Version difference data:
==========

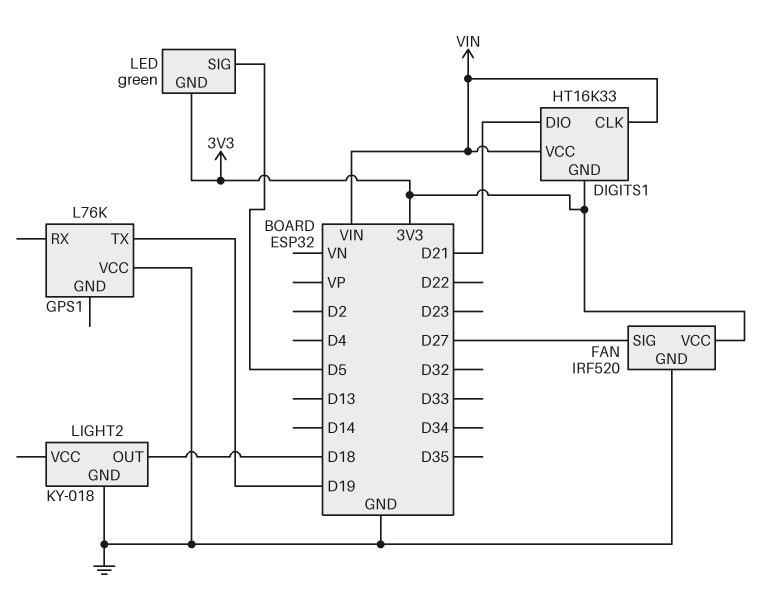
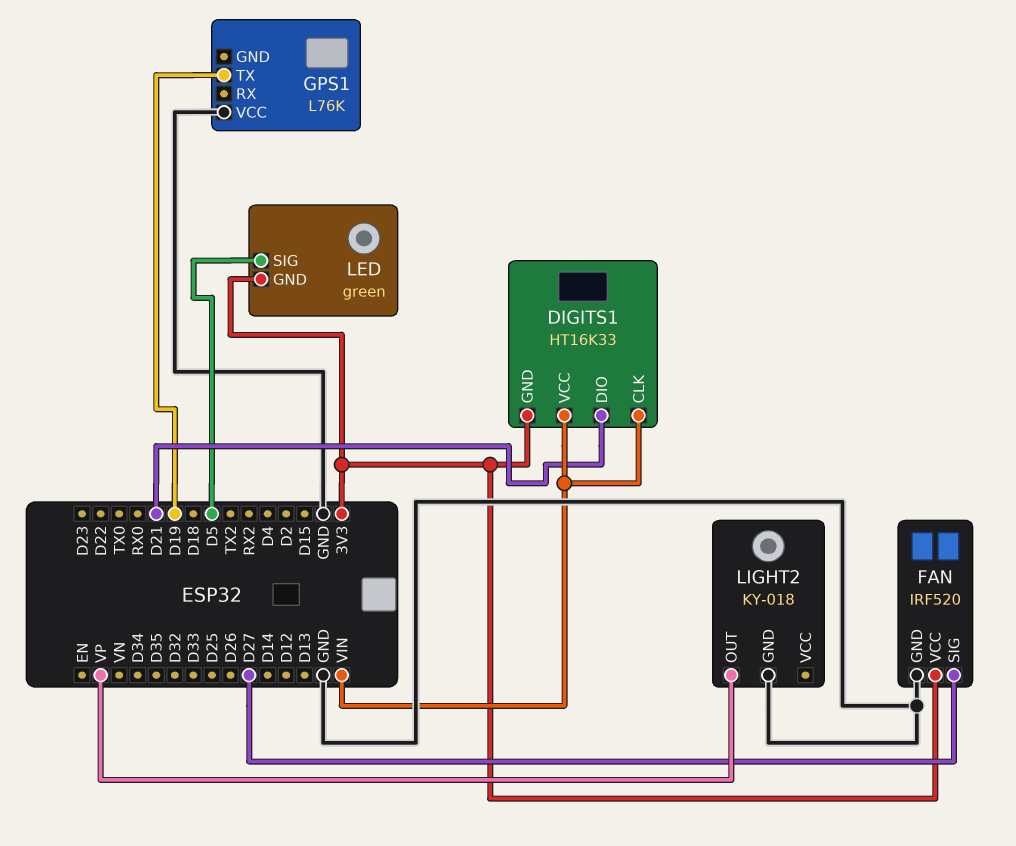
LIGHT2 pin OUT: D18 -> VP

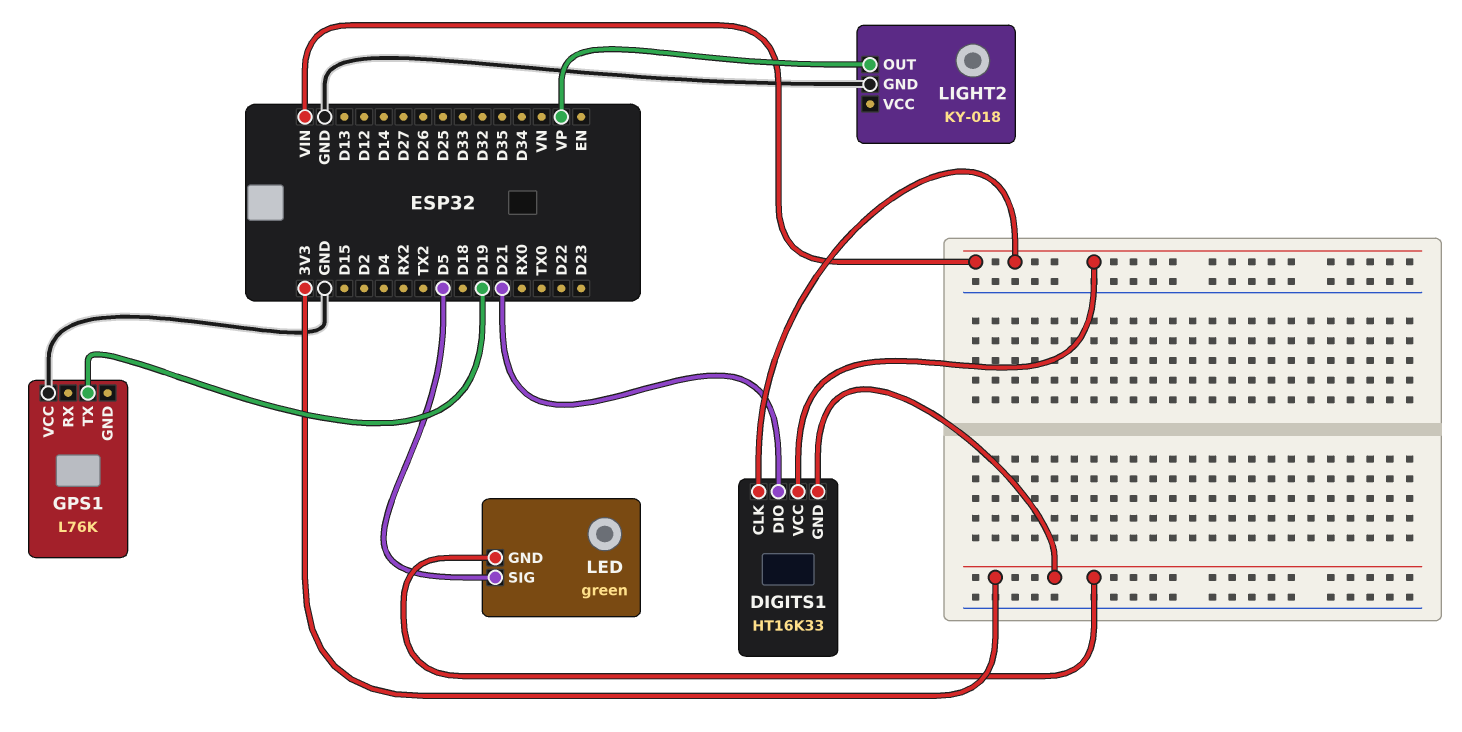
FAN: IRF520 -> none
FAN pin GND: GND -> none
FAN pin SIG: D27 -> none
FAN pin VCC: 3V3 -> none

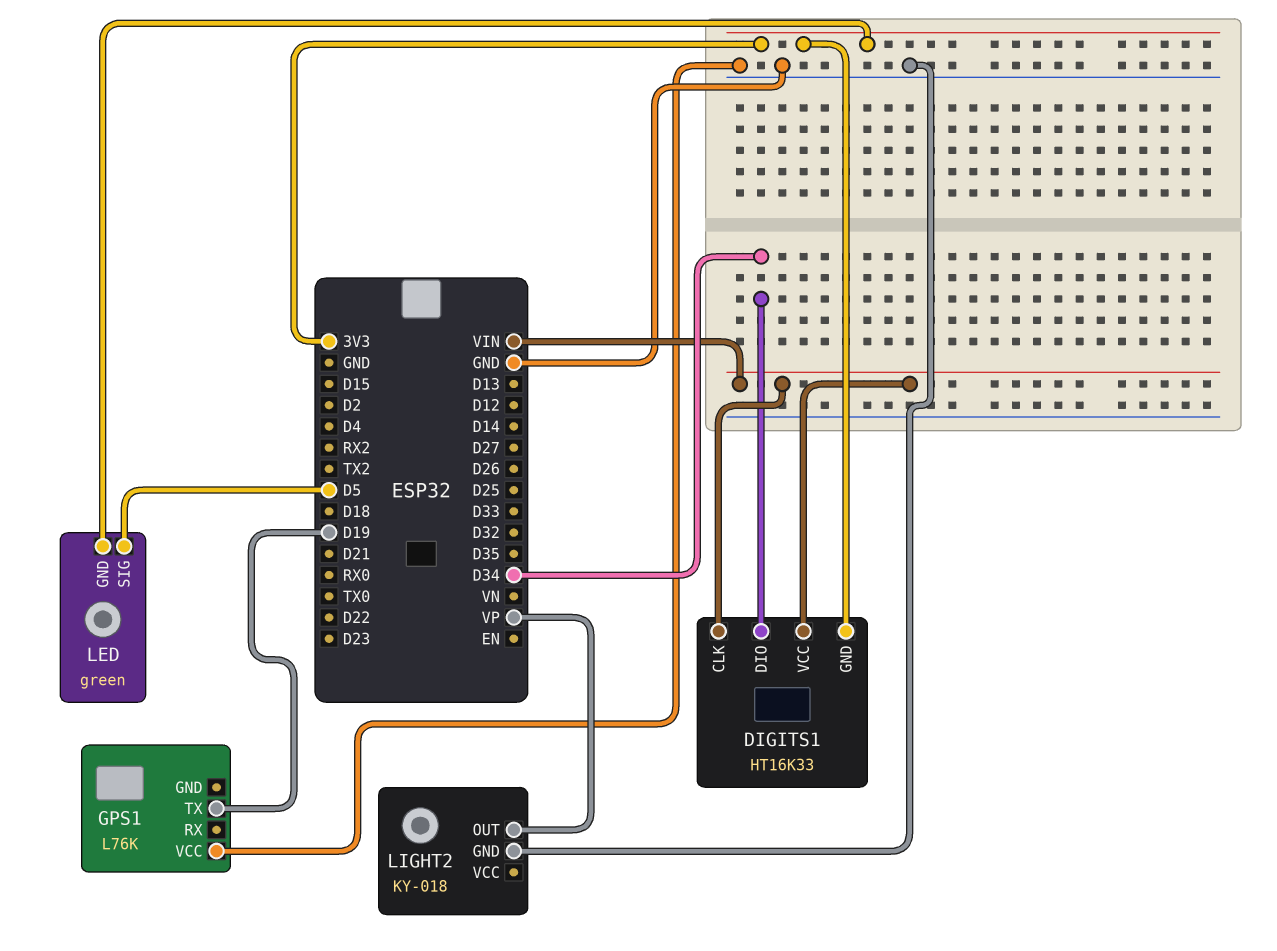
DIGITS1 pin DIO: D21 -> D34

==========

Every record should be duplicated exactly, though any picture in it must be left out.

- [YOUR RESPONSE]:
LIGHT2 pin OUT: D18 -> VP

FAN: IRF520 -> none
FAN pin GND: GND -> none
FAN pin SIG: D27 -> none
FAN pin VCC: 3V3 -> none

DIGITS1 pin DIO: D21 -> D34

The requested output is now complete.